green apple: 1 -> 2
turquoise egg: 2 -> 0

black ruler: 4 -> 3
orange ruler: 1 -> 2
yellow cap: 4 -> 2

_ _ _ _ _

**WORK TO BE COMPLETED**. Return all of the data above exactly, leaving out no line.

**EXPECTED ANSWER**.
green apple: 1 -> 2
turquoise egg: 2 -> 0

black ruler: 4 -> 3
orange ruler: 1 -> 2
yellow cap: 4 -> 2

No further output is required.